Data provided:

.....

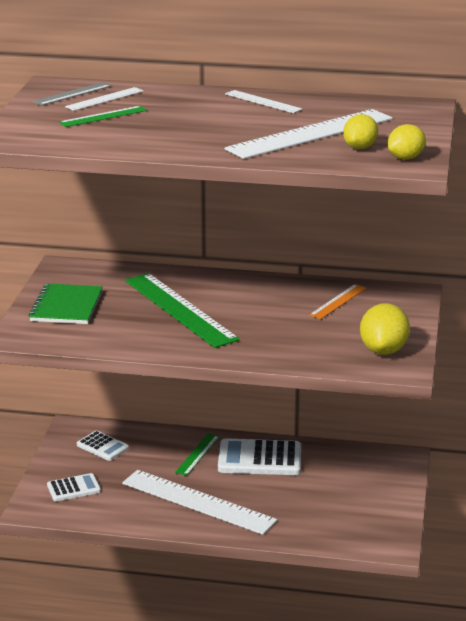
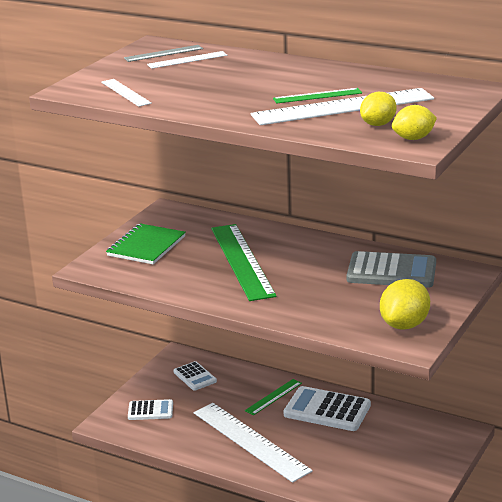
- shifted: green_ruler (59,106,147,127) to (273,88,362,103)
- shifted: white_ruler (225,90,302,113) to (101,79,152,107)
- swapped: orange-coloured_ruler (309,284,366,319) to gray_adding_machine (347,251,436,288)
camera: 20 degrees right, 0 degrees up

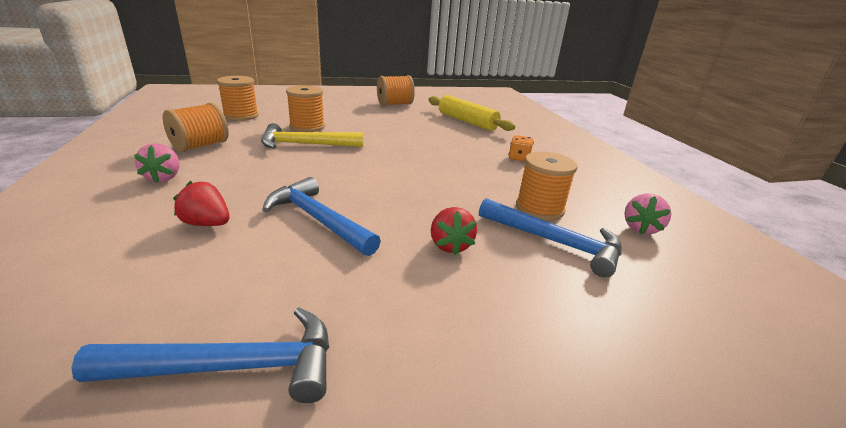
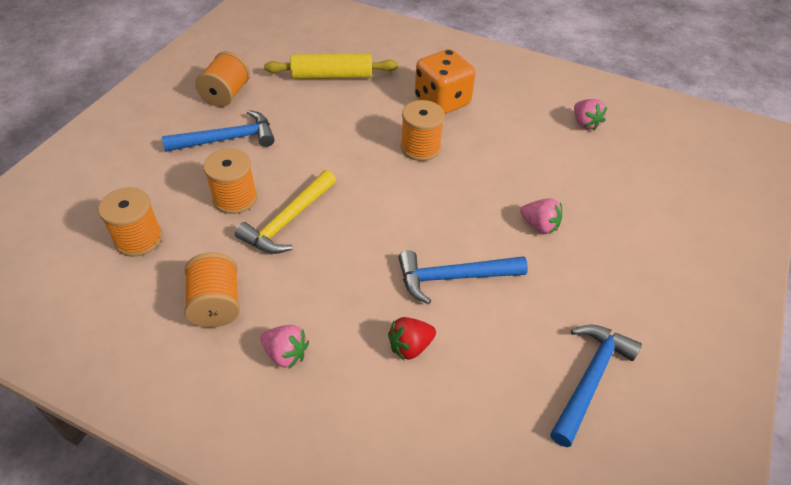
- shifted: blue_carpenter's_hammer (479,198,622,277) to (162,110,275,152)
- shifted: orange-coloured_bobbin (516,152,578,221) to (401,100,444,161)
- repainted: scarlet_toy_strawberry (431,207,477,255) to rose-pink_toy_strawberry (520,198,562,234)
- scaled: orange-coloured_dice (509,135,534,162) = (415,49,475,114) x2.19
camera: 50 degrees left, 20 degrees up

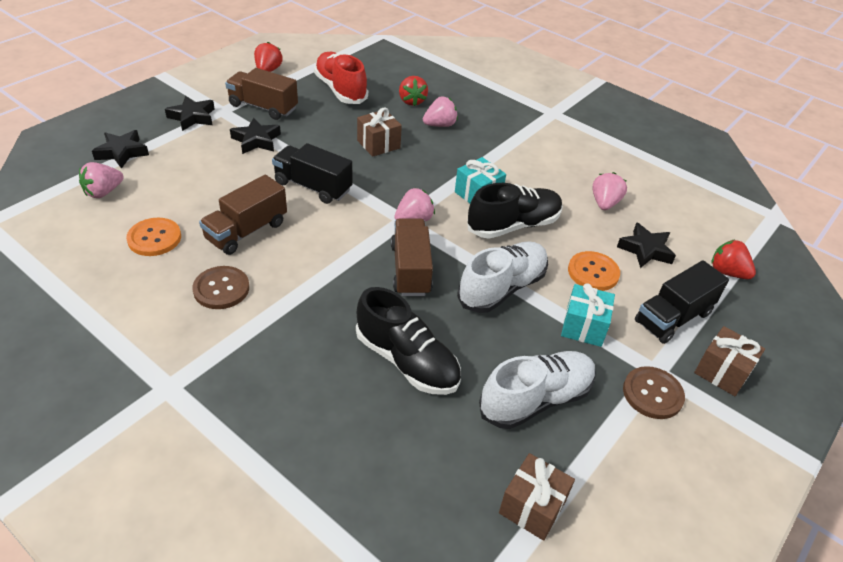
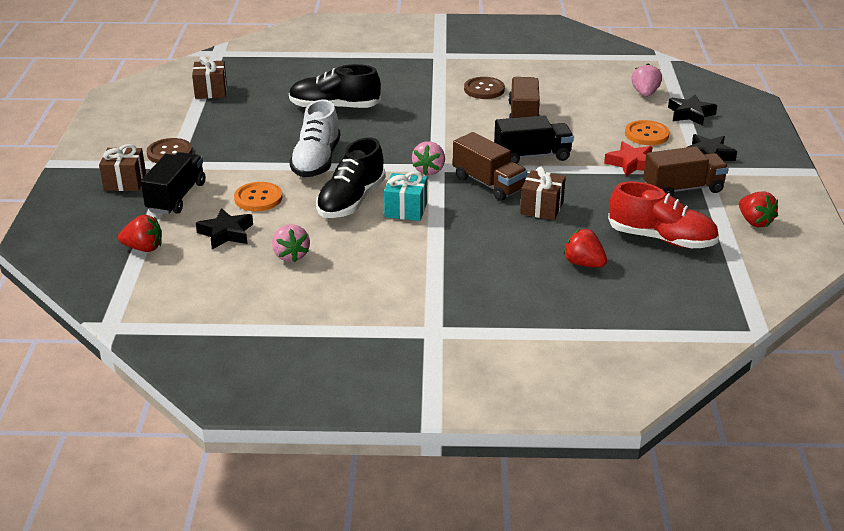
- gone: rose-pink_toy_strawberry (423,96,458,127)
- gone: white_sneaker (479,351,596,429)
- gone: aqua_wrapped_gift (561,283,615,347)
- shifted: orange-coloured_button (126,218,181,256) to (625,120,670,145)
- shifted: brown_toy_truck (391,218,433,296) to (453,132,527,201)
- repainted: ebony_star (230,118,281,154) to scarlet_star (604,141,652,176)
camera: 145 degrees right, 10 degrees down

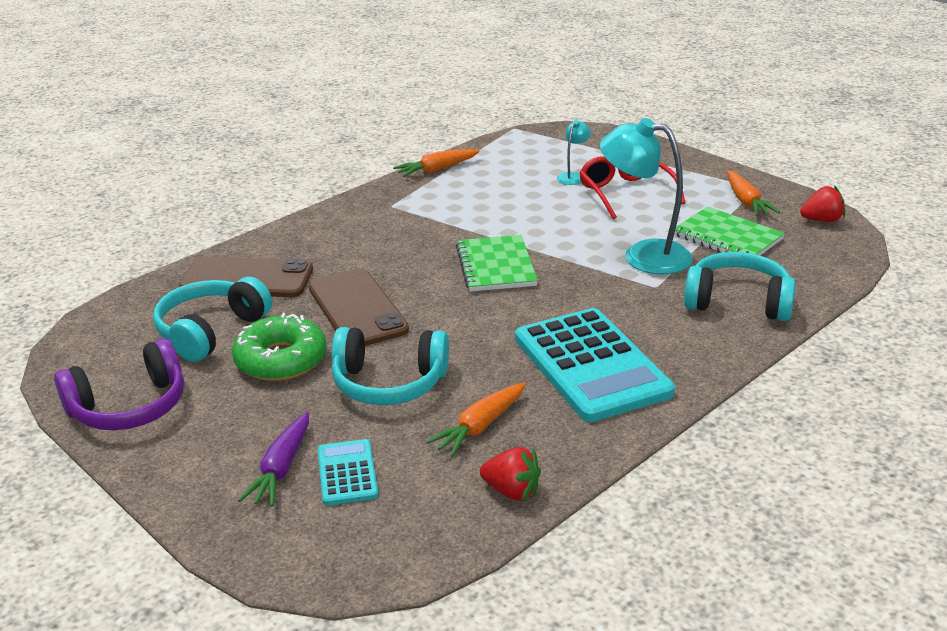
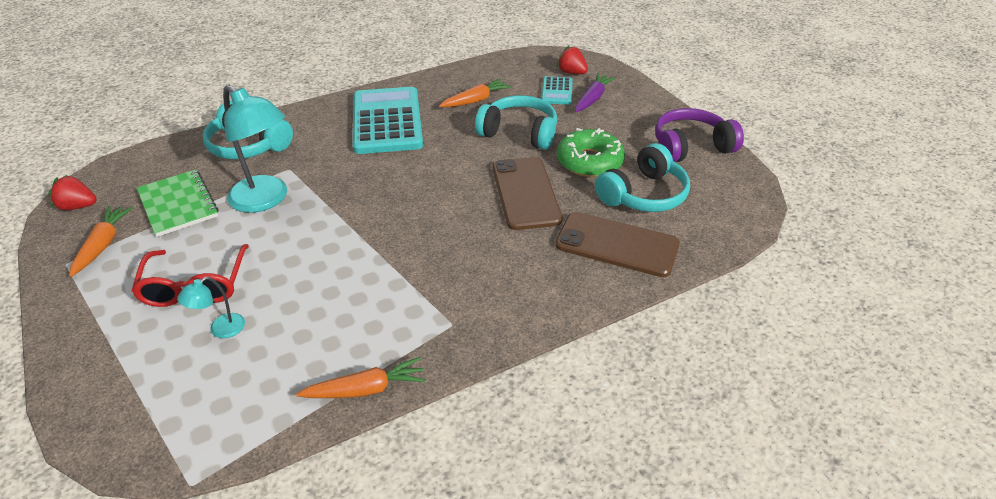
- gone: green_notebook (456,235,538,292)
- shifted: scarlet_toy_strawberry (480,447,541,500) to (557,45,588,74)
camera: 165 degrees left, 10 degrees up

.....

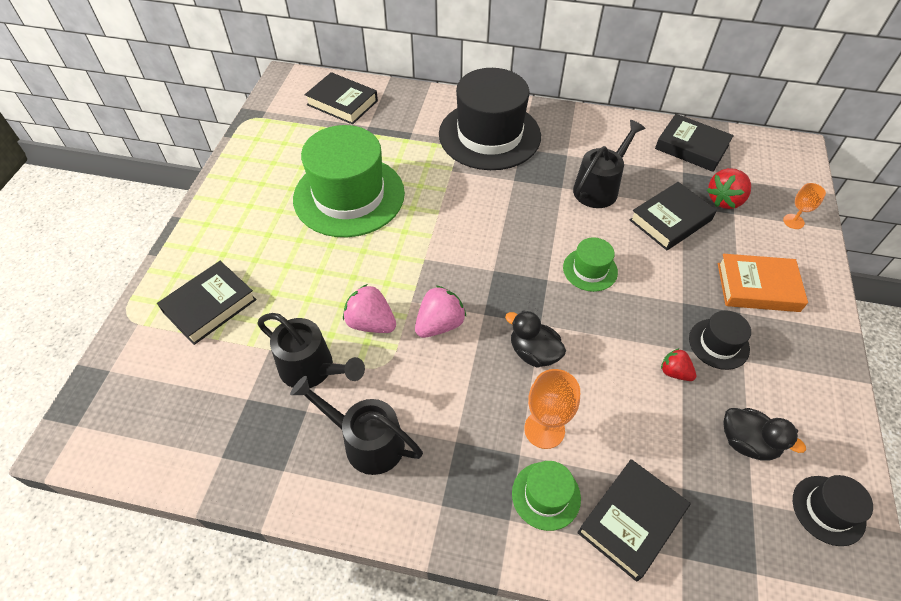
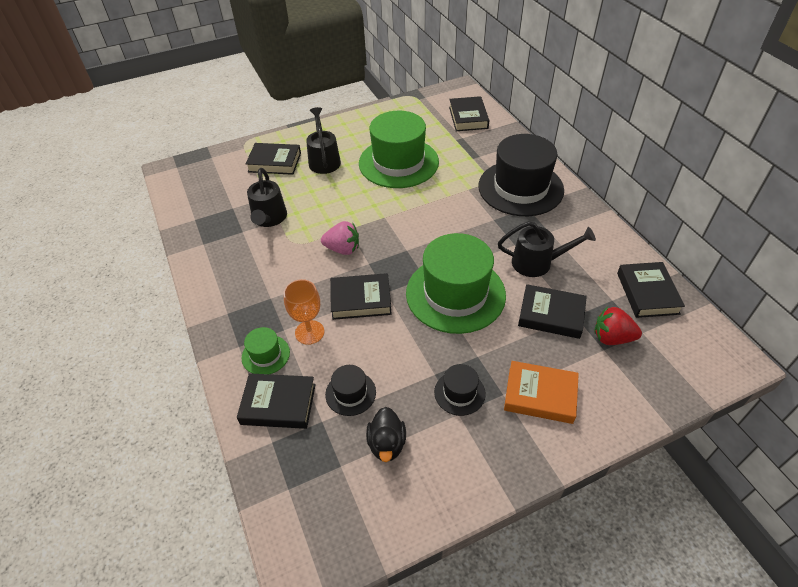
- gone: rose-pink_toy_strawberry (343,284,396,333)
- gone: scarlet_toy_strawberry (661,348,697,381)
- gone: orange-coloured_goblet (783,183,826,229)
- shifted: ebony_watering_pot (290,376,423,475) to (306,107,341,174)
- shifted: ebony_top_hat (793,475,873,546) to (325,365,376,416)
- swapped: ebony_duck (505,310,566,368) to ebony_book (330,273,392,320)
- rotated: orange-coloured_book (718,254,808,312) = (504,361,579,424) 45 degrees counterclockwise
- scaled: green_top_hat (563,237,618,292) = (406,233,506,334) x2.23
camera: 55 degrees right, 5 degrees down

.....

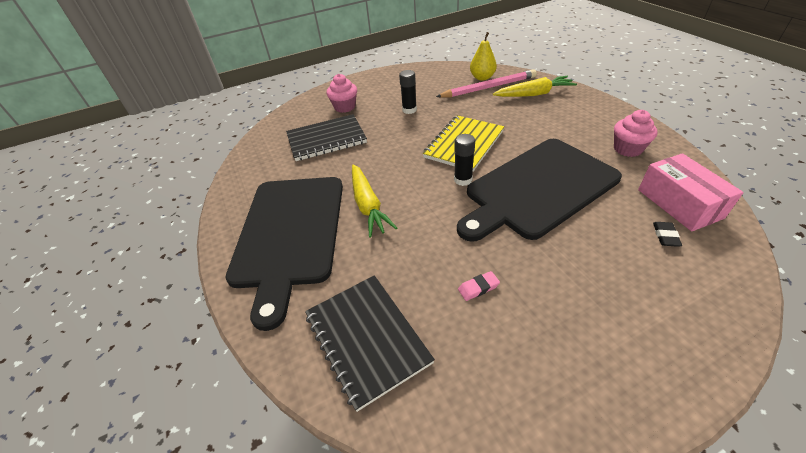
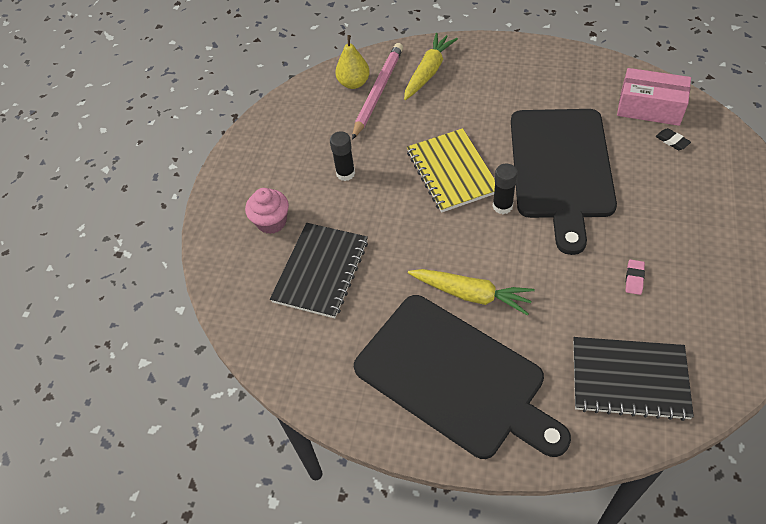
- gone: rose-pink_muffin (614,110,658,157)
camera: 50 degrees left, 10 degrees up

.....

Exercise:
Give the number of lines above in which the word "right" appears, and nothing more.

Result of the exercise:
3